[Records from a dataset]
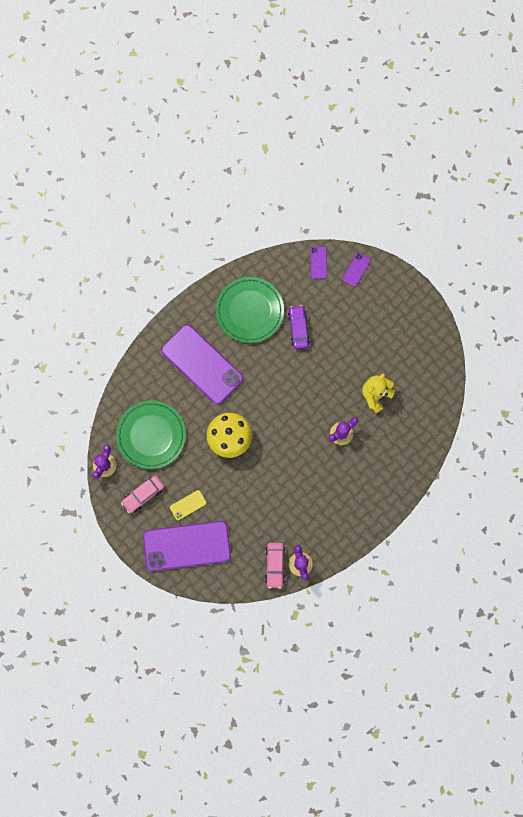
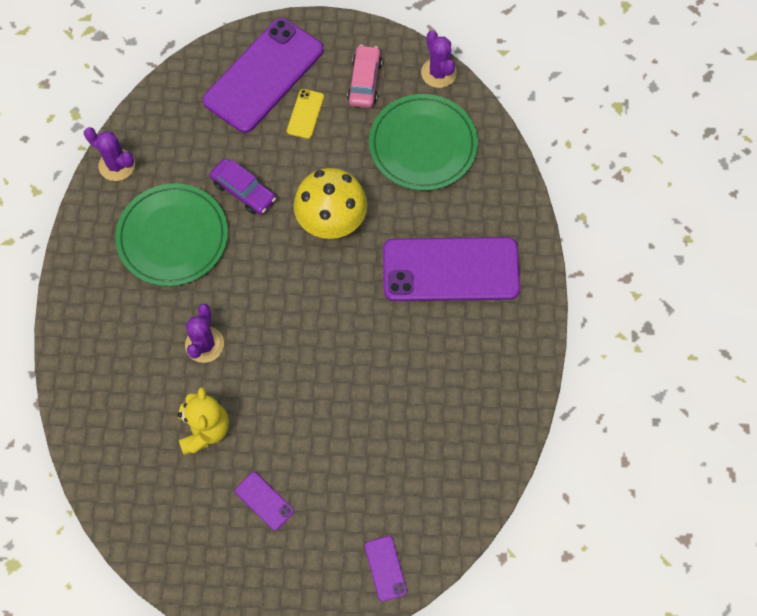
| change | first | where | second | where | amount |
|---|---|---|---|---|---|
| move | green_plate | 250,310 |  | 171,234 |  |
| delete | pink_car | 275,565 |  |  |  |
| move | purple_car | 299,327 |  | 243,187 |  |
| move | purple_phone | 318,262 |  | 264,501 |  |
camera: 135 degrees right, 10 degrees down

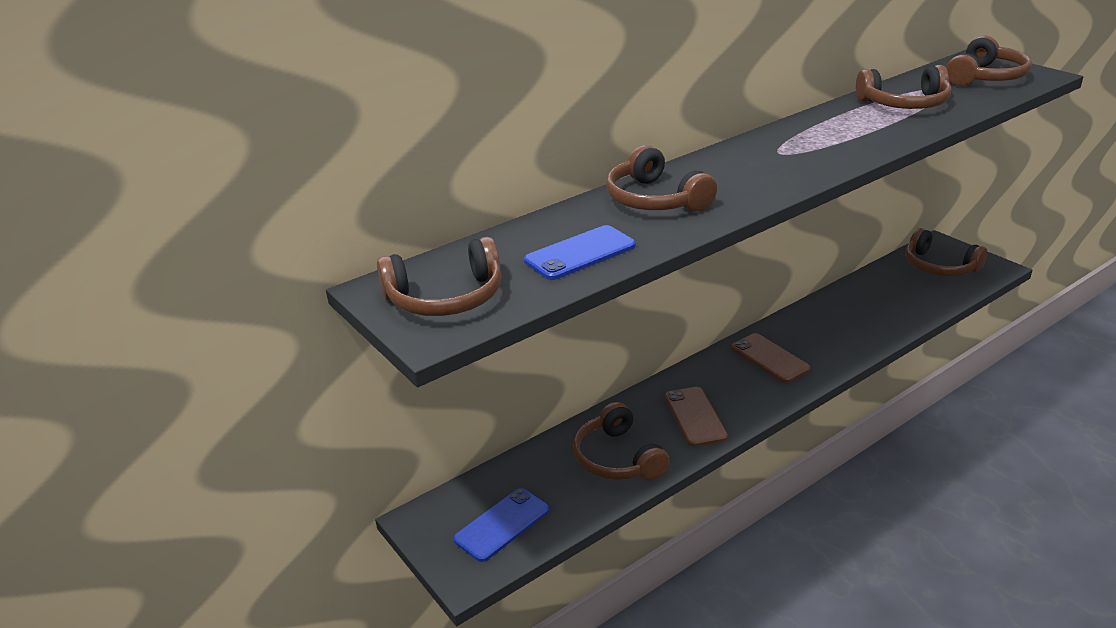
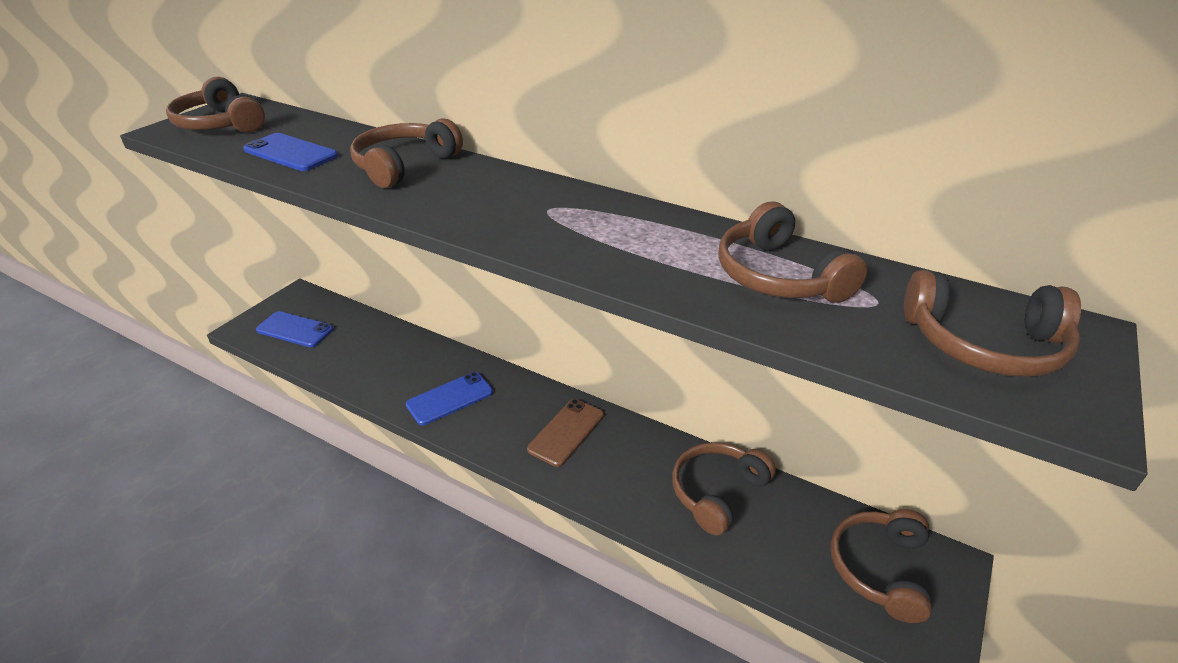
| change | first | where | second | where | amount |
|---|---|---|---|---|---|
| move | brown_headphones | 621,441 |  | 724,489 |  |
| recolor | brown_phone | 696,417 | blue_phone | 449,399 |  |
camera: 65 degrees right, 5 degrees up

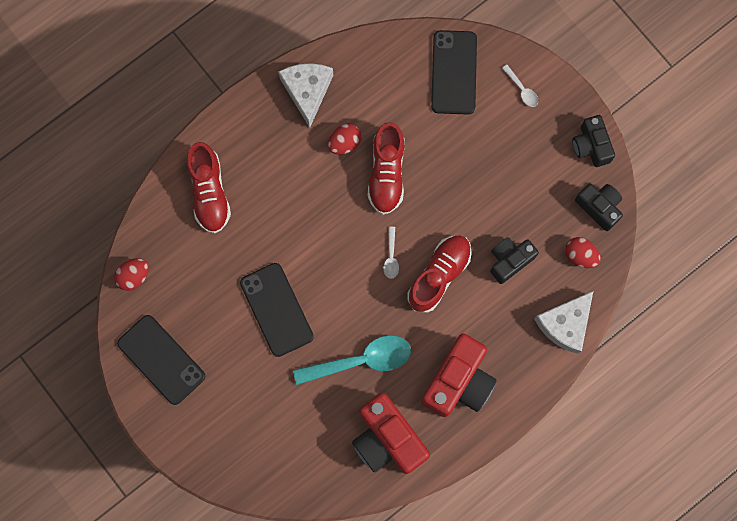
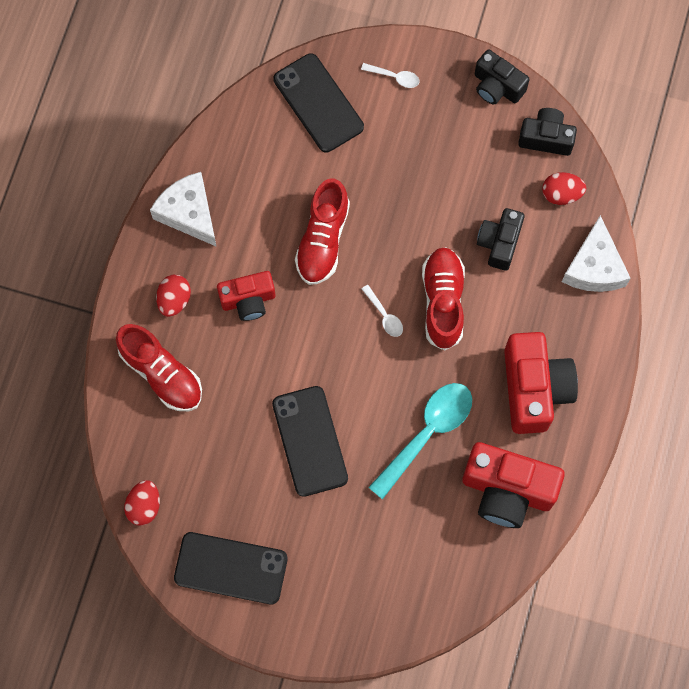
| change | first | where | second | where | amount |
|---|---|---|---|---|---|
| rotate | black_phone | 277,310 |  | 310,441 | 45 degrees clockwise |
| move | red_egg | 345,139 |  | 173,296 |  |
| rotate | red_shoe | 385,168 |  | 322,232 | 45 degrees clockwise |
| insert |  |  | red_camera | 246,296 |  |
camera: 35 degrees left, 5 degrees down

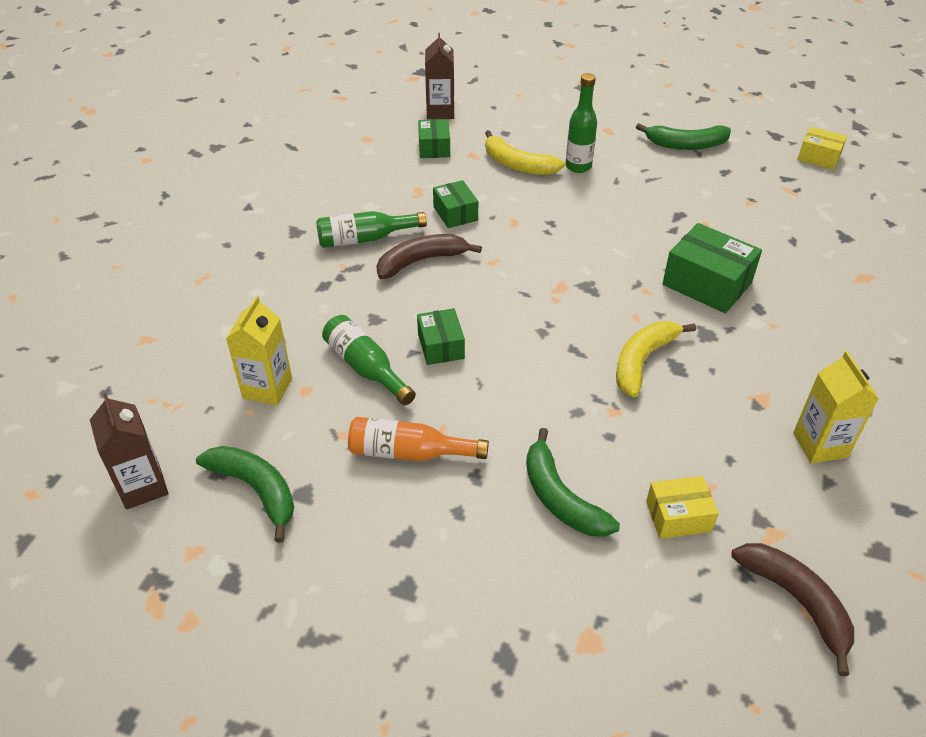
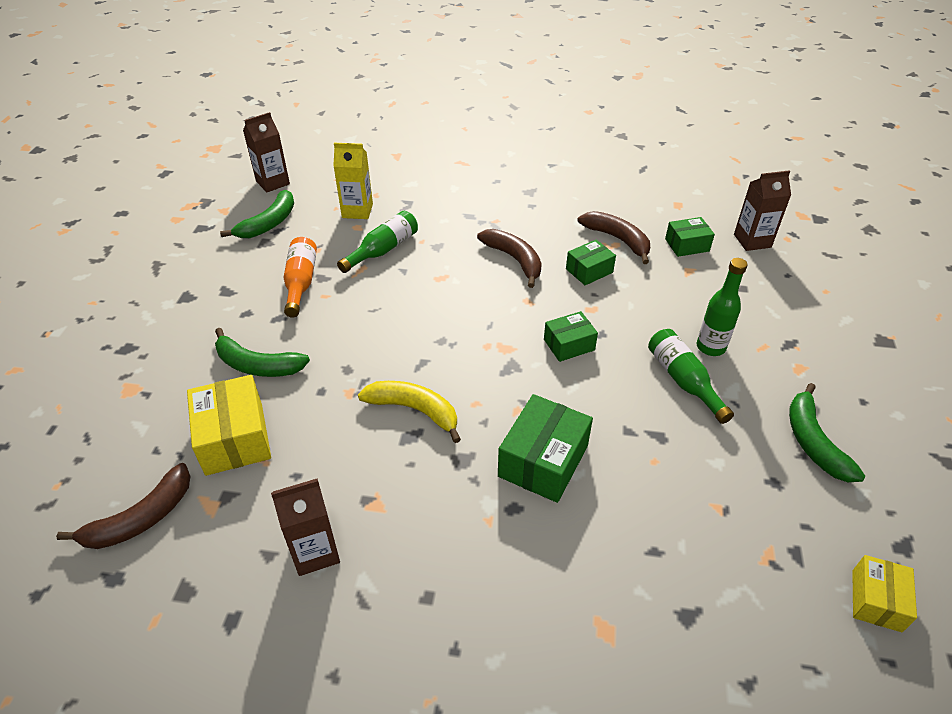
| change | first | where | second | where | amount |
|---|---|---|---|---|---|
| move | green_bottle | 371,229 |  | 691,376 |  |
| move | green_box | 441,336 |  | 571,336 |  |
| delete | yellow_banana | 525,152 |  |  |  |
| rotate | green_banana | 573,482 |  | 262,352 | 120 degrees counterclockwise |
| resize | yellow_box | 682,507 |  | 229,425 | x1.65 |
| recolor | yellow_carton | 836,407 | brown_carton | 305,527 |  |
| insert |  |  | brown_banana | 614,237 |  |
camera: 80 degrees right, 0 degrees up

_What is being asked_: Repeat the records above exactly, omitting every picture.

_Result_:
| change | first | where | second | where | amount |
|---|---|---|---|---|---|
| move | green_plate | 250,310 |  | 171,234 |  |
| delete | pink_car | 275,565 |  |  |  |
| move | purple_car | 299,327 |  | 243,187 |  |
| move | purple_phone | 318,262 |  | 264,501 |  |
camera: 135 degrees right, 10 degrees down

| change | first | where | second | where | amount |
|---|---|---|---|---|---|
| move | brown_headphones | 621,441 |  | 724,489 |  |
| recolor | brown_phone | 696,417 | blue_phone | 449,399 |  |
camera: 65 degrees right, 5 degrees up

| change | first | where | second | where | amount |
|---|---|---|---|---|---|
| rotate | black_phone | 277,310 |  | 310,441 | 45 degrees clockwise |
| move | red_egg | 345,139 |  | 173,296 |  |
| rotate | red_shoe | 385,168 |  | 322,232 | 45 degrees clockwise |
| insert |  |  | red_camera | 246,296 |  |
camera: 35 degrees left, 5 degrees down

| change | first | where | second | where | amount |
|---|---|---|---|---|---|
| move | green_bottle | 371,229 |  | 691,376 |  |
| move | green_box | 441,336 |  | 571,336 |  |
| delete | yellow_banana | 525,152 |  |  |  |
| rotate | green_banana | 573,482 |  | 262,352 | 120 degrees counterclockwise |
| resize | yellow_box | 682,507 |  | 229,425 | x1.65 |
| recolor | yellow_carton | 836,407 | brown_carton | 305,527 |  |
| insert |  |  | brown_banana | 614,237 |  |
camera: 80 degrees right, 0 degrees up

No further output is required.